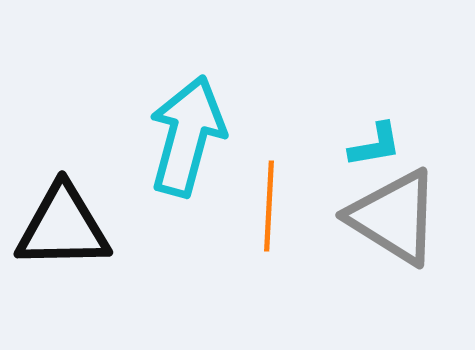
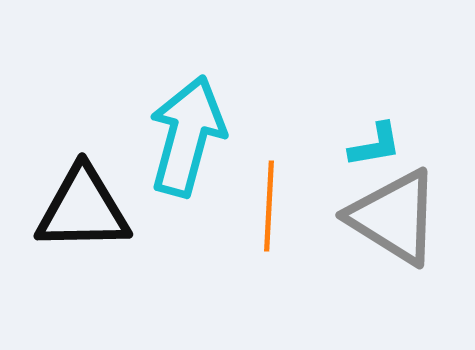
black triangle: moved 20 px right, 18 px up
^^^^
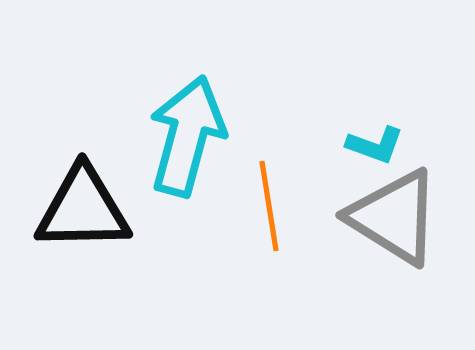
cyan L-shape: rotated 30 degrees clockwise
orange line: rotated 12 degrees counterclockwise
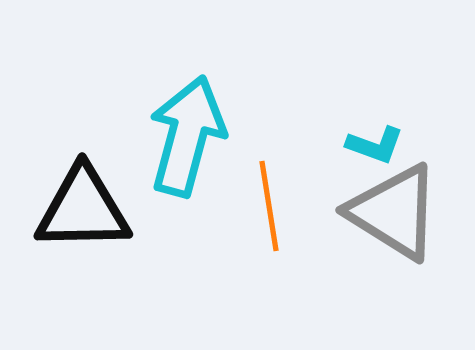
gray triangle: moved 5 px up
^^^^
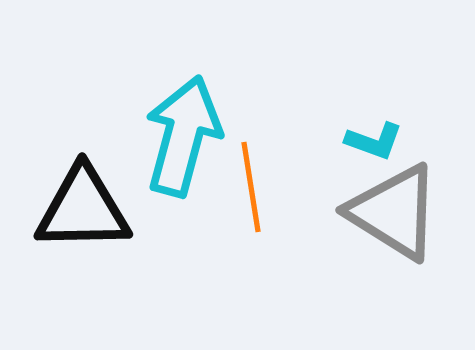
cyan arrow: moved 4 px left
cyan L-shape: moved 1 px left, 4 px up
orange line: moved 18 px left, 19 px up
^^^^
Aim:
Copy out word for word the portion of the listing above that opens with the line containing "cyan L-shape: rotated 30 degrees clockwise" and closes with the line containing "orange line: rotated", including both of those lines.

The completed task:
cyan L-shape: rotated 30 degrees clockwise
orange line: rotated 12 degrees counterclockwise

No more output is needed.